Directions: As soon as the line containing "JOY: HW-504 -> PS2" appears in the material below, start returning lines exactly, and end with the line containing "RADIO2 pin SCK: D6 -> D8".
(Records for the task begins)
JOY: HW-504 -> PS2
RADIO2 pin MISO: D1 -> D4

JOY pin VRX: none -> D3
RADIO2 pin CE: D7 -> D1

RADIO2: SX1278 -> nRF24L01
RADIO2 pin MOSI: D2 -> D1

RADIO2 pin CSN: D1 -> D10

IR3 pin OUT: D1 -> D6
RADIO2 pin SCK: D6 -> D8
(Records for the task ends)
(Records for the task begins)
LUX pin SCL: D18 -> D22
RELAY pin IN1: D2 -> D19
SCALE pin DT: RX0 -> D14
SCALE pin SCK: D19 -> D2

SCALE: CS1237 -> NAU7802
(Records for the task ends)
(Records for the task begins)
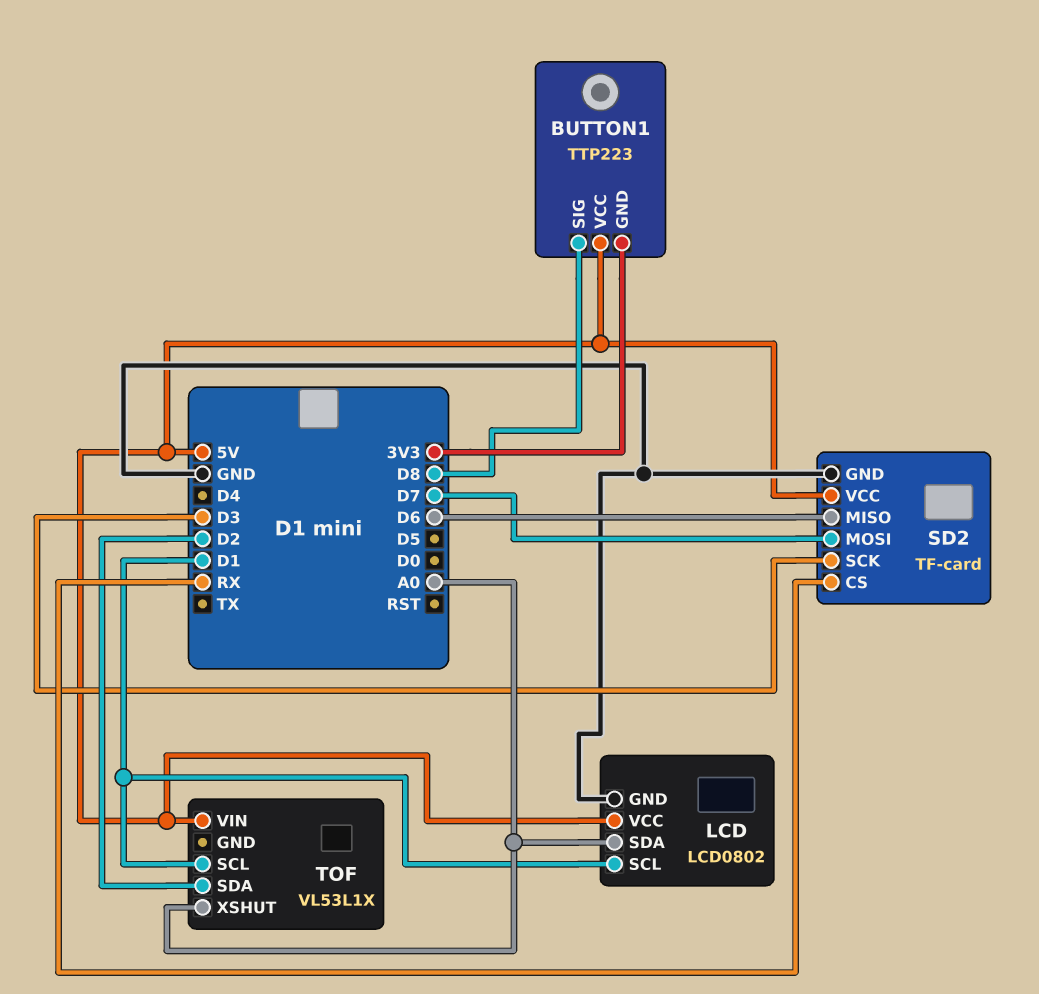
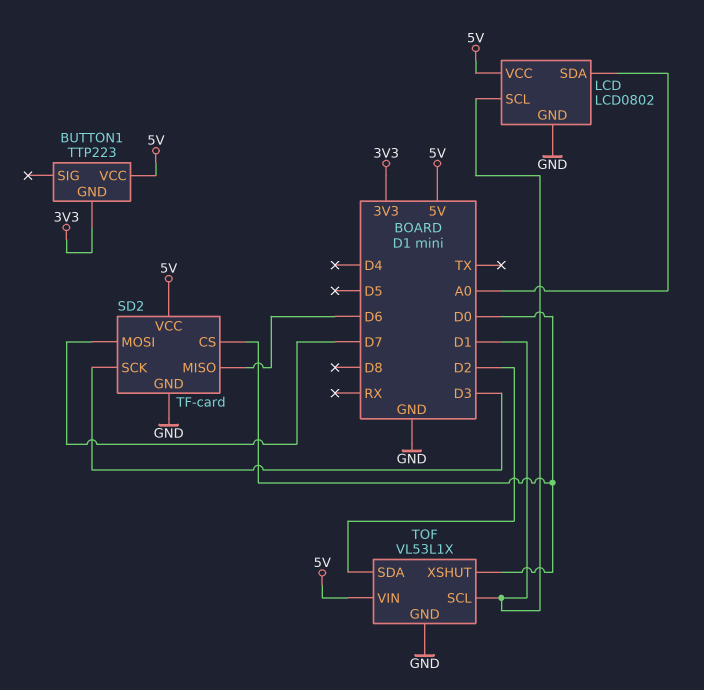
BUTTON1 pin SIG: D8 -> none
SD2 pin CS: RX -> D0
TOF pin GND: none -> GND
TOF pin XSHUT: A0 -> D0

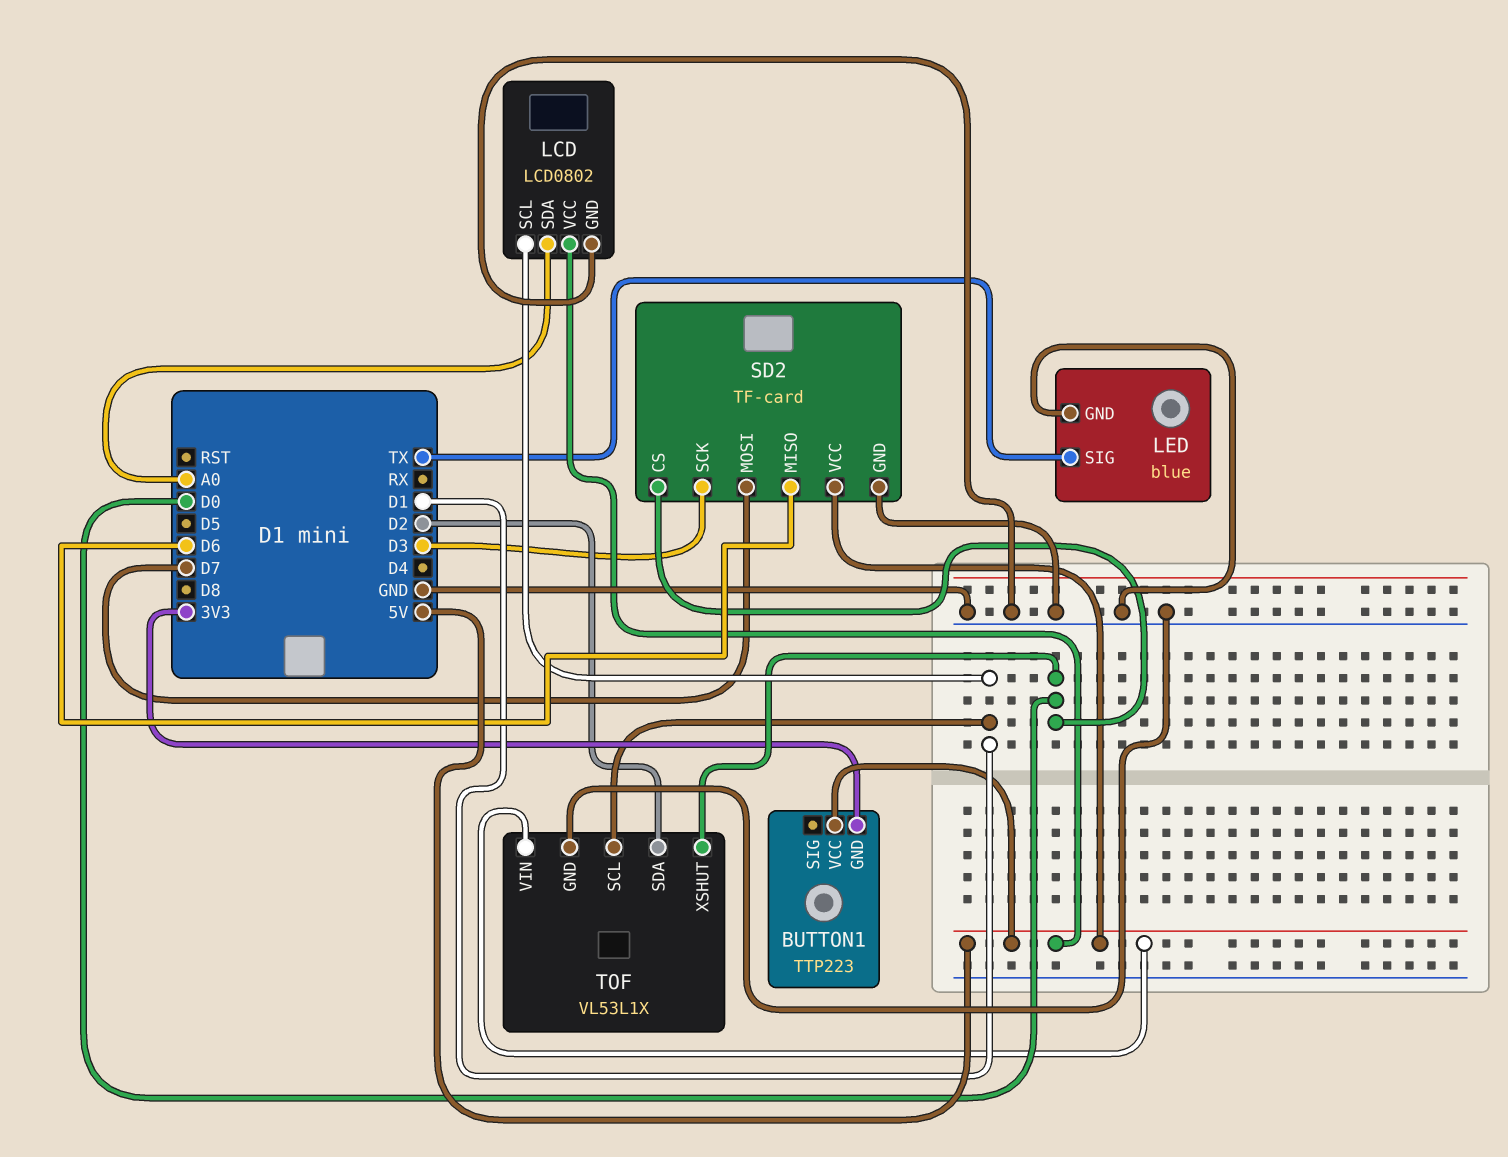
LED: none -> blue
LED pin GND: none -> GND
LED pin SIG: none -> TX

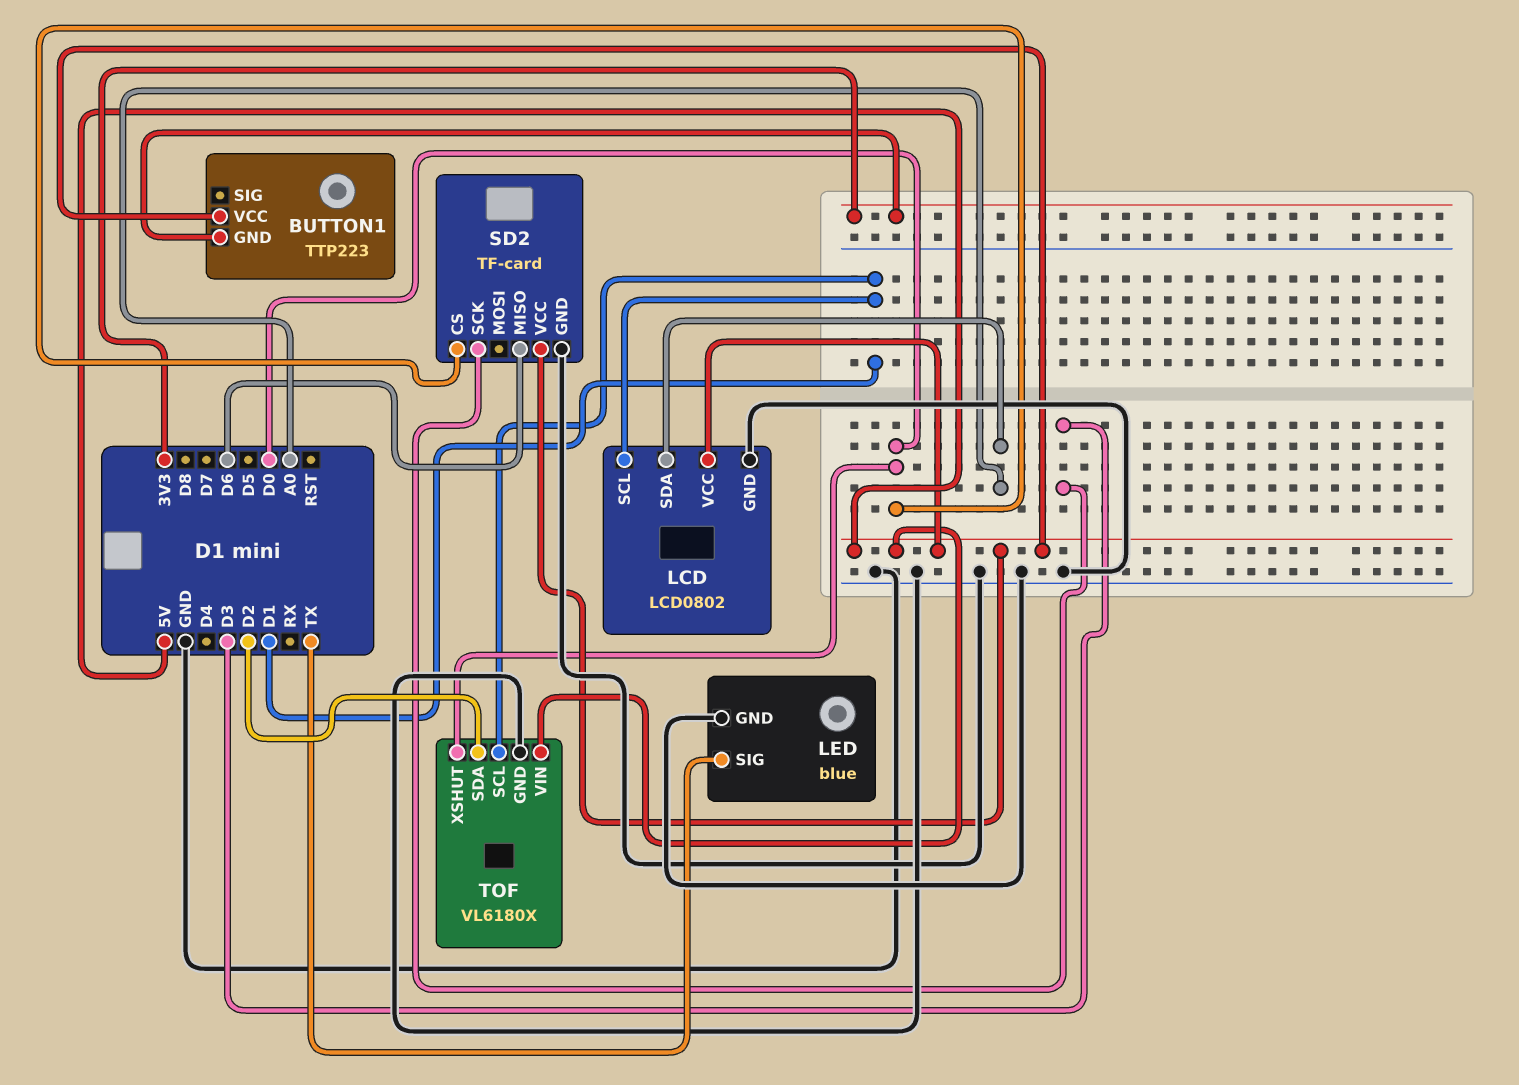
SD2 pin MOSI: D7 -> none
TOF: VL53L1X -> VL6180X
(Records for the task ends)
Written reply:
JOY: HW-504 -> PS2
RADIO2 pin MISO: D1 -> D4

JOY pin VRX: none -> D3
RADIO2 pin CE: D7 -> D1

RADIO2: SX1278 -> nRF24L01
RADIO2 pin MOSI: D2 -> D1

RADIO2 pin CSN: D1 -> D10

IR3 pin OUT: D1 -> D6
RADIO2 pin SCK: D6 -> D8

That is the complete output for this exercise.